Task statement -> Exact copy, no pictures: reproduce the lines from the one that holds "R12: 820 (n5, n15) -> 20k (n5, n15)" through the end of the entries.
━━━
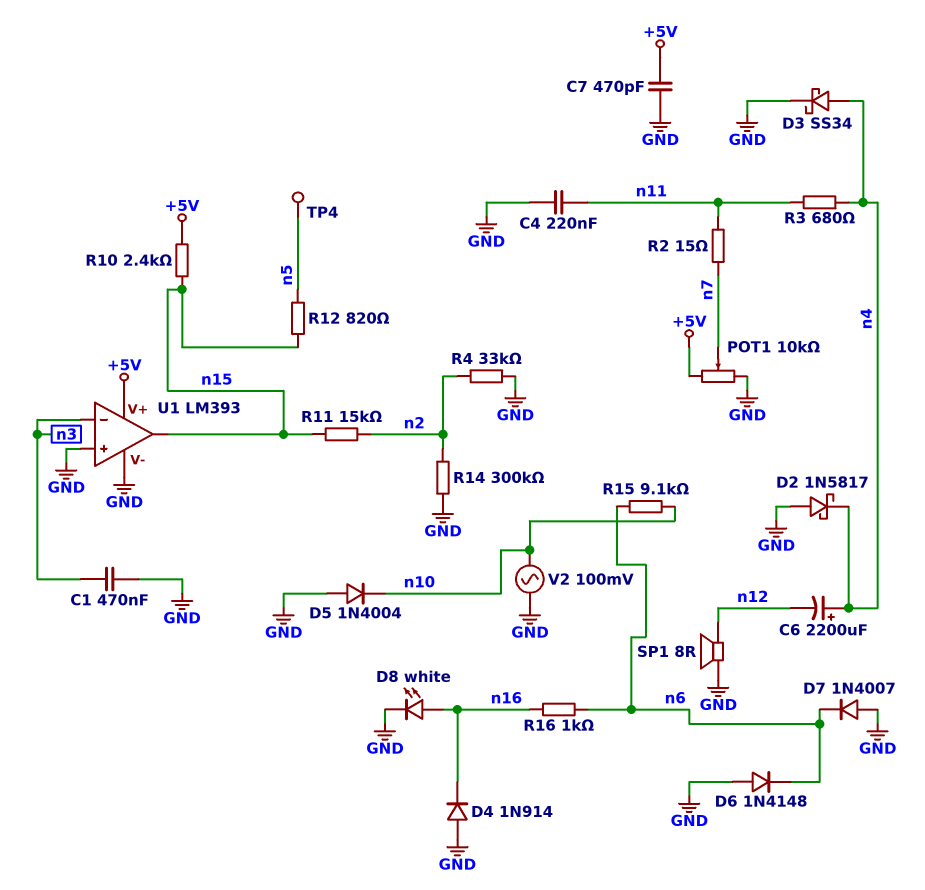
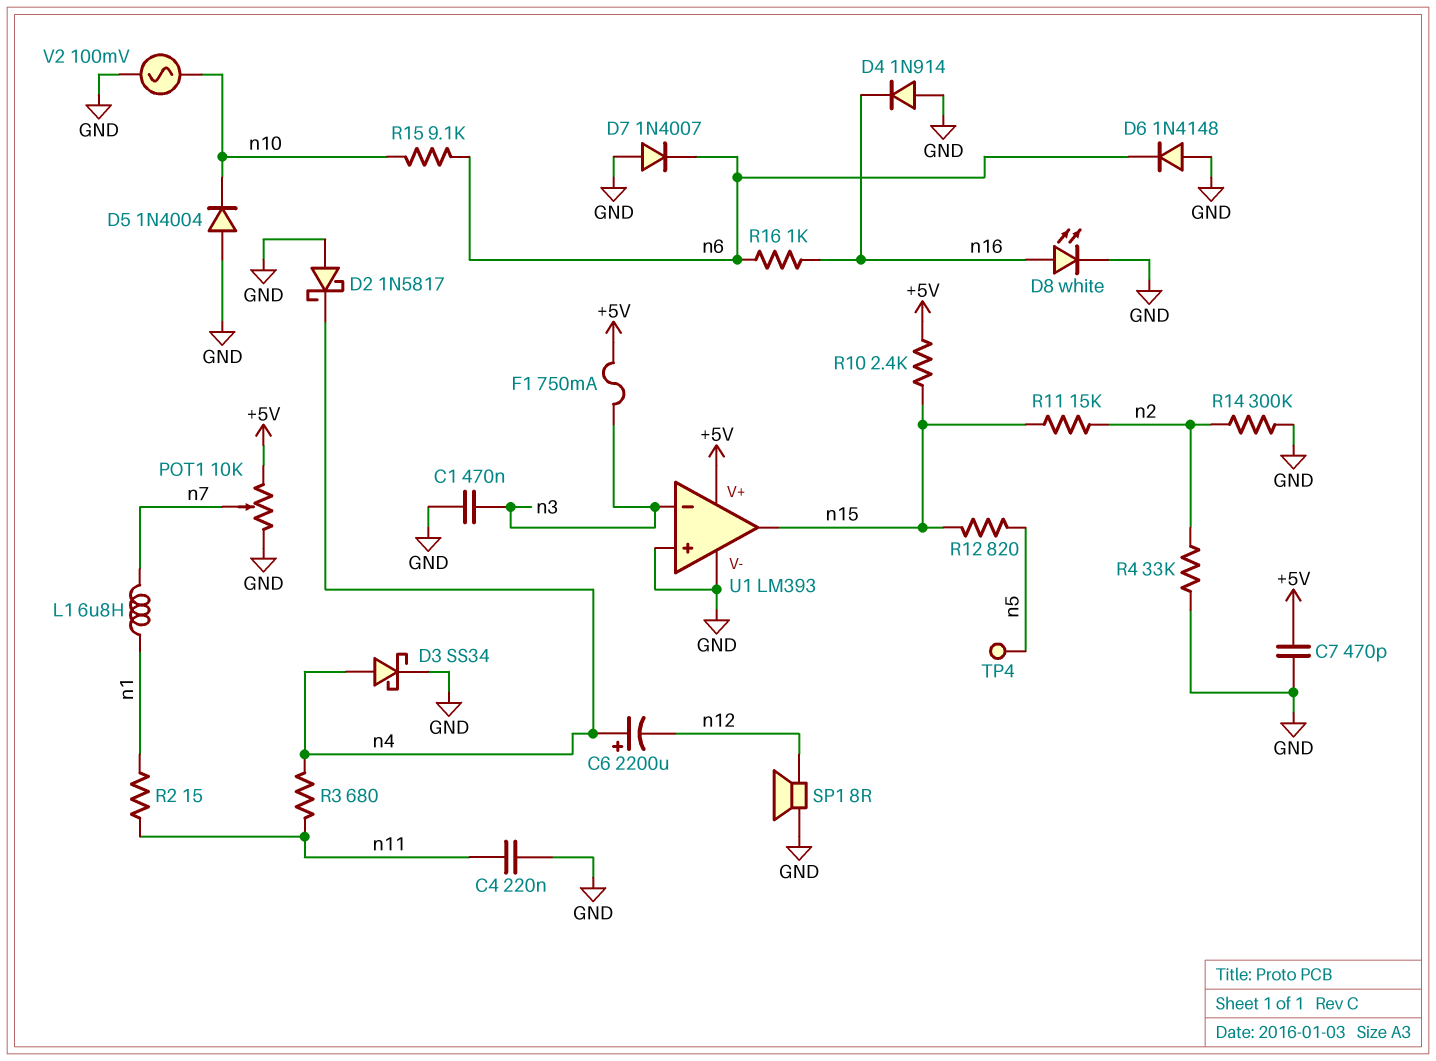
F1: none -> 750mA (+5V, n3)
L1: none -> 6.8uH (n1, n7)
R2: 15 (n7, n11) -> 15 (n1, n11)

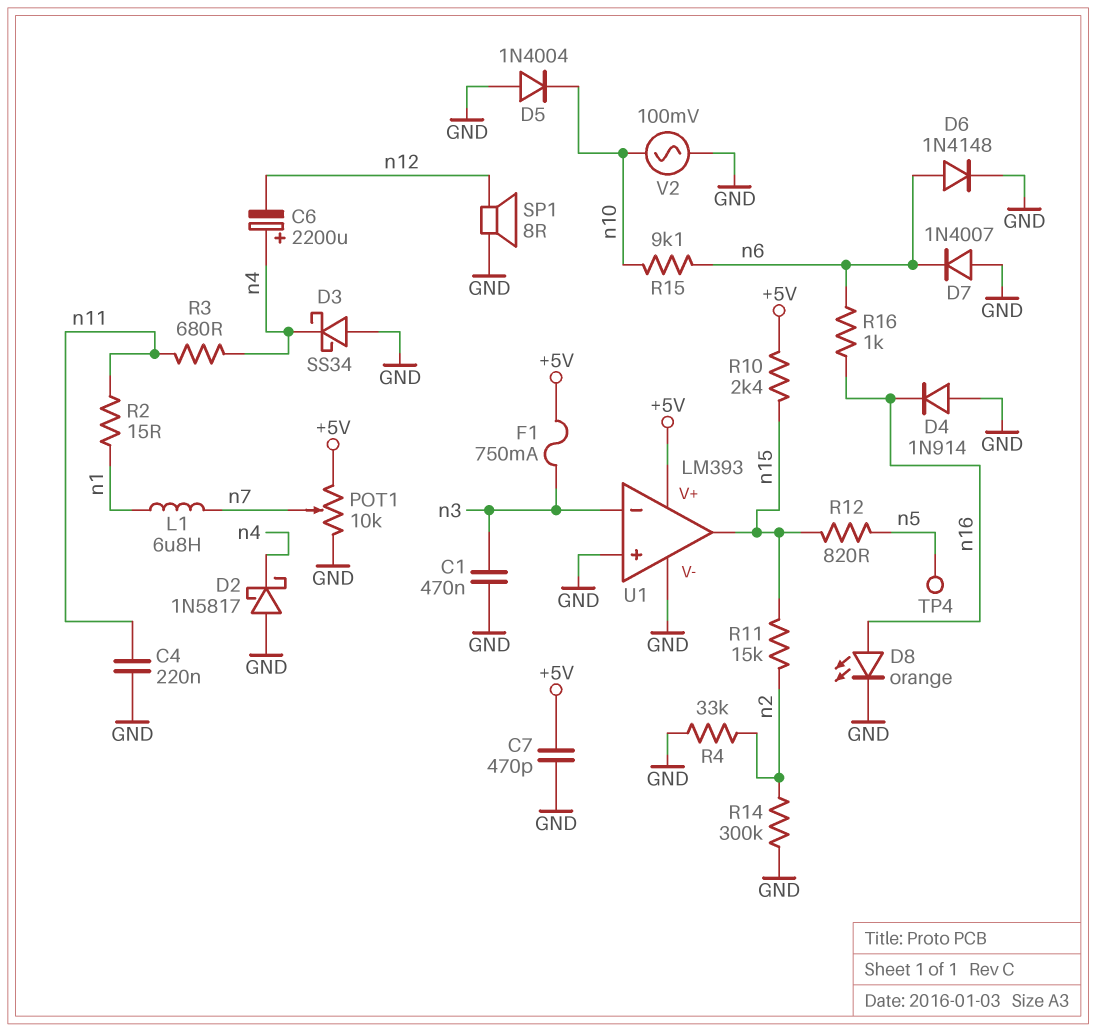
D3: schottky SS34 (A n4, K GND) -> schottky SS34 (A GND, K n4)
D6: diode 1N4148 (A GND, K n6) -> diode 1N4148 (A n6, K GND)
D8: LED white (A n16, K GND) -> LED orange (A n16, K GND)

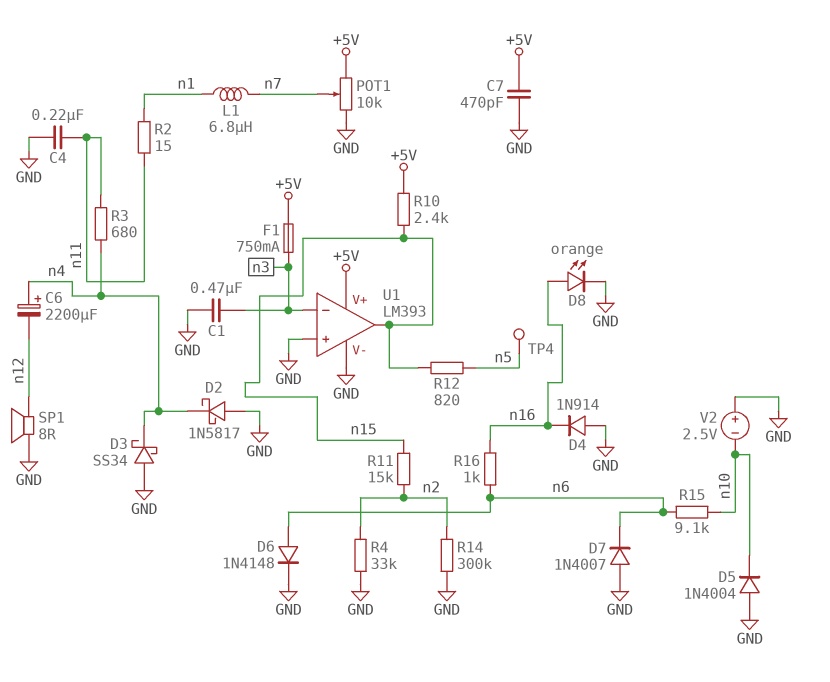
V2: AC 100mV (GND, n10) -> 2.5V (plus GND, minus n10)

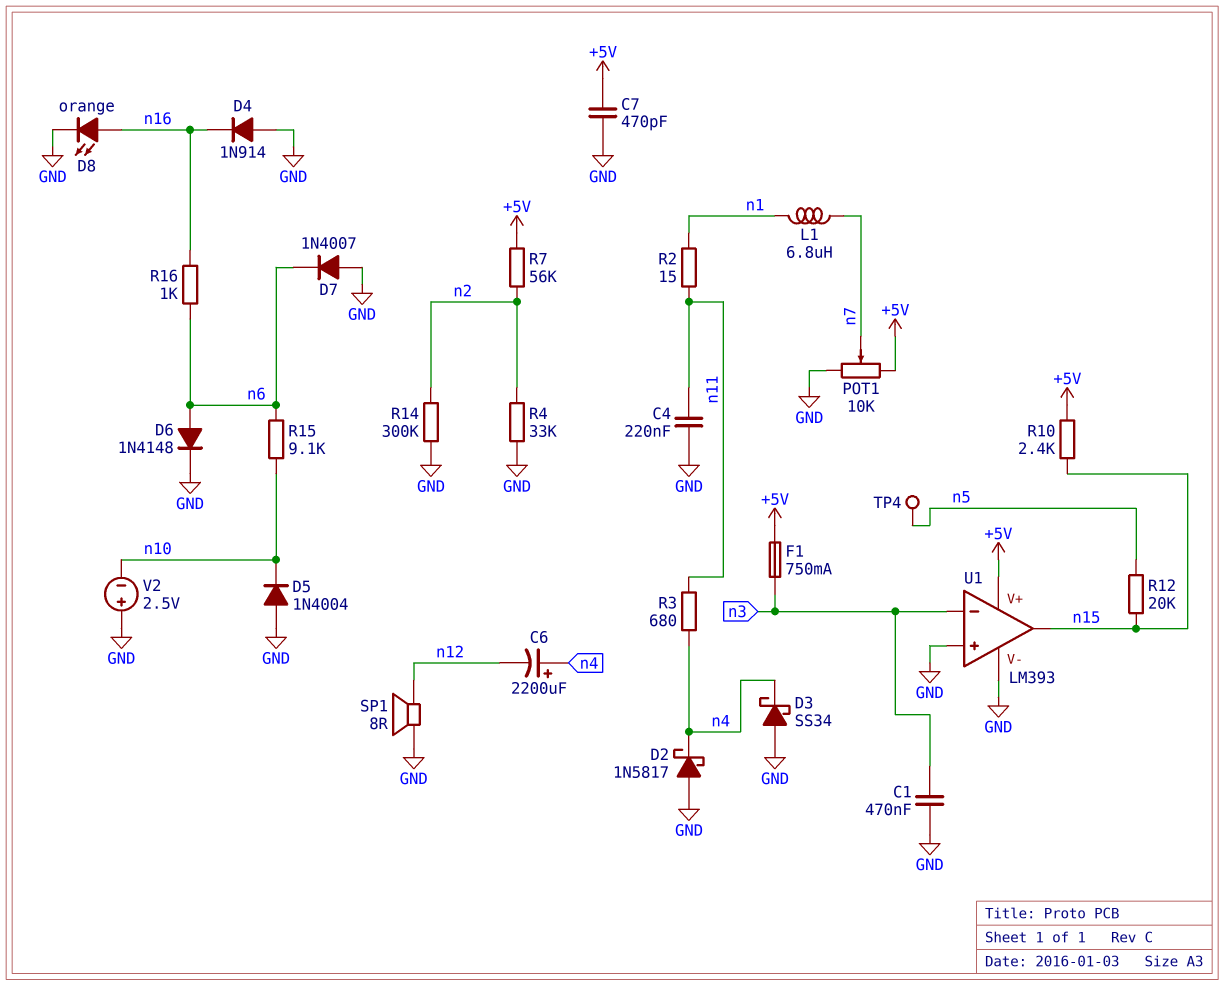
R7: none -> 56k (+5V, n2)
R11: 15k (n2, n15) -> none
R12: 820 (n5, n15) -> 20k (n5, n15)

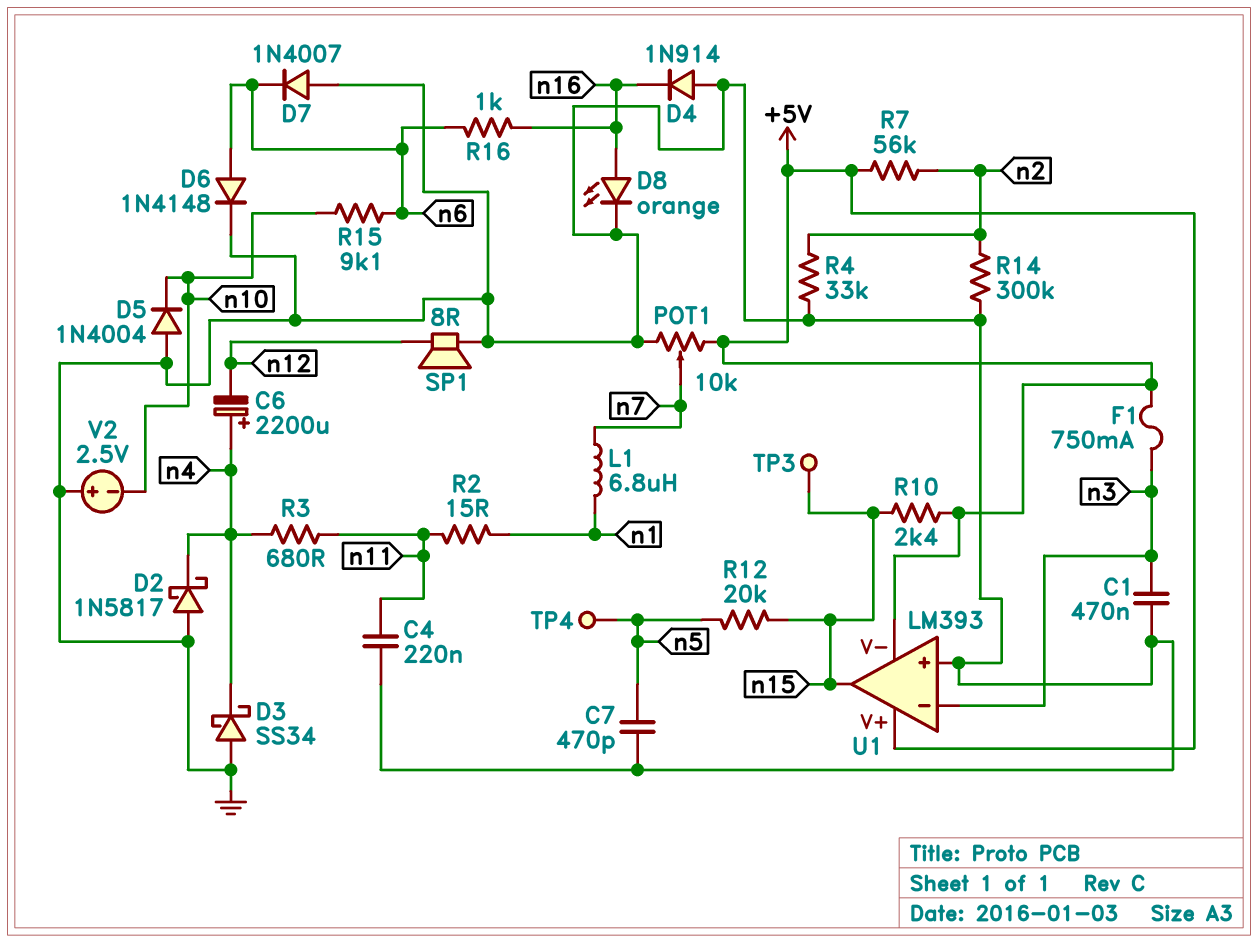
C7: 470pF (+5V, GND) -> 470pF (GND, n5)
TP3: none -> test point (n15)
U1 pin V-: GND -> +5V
━━━
Exercise response ->
R12: 820 (n5, n15) -> 20k (n5, n15)

C7: 470pF (+5V, GND) -> 470pF (GND, n5)
TP3: none -> test point (n15)
U1 pin V-: GND -> +5V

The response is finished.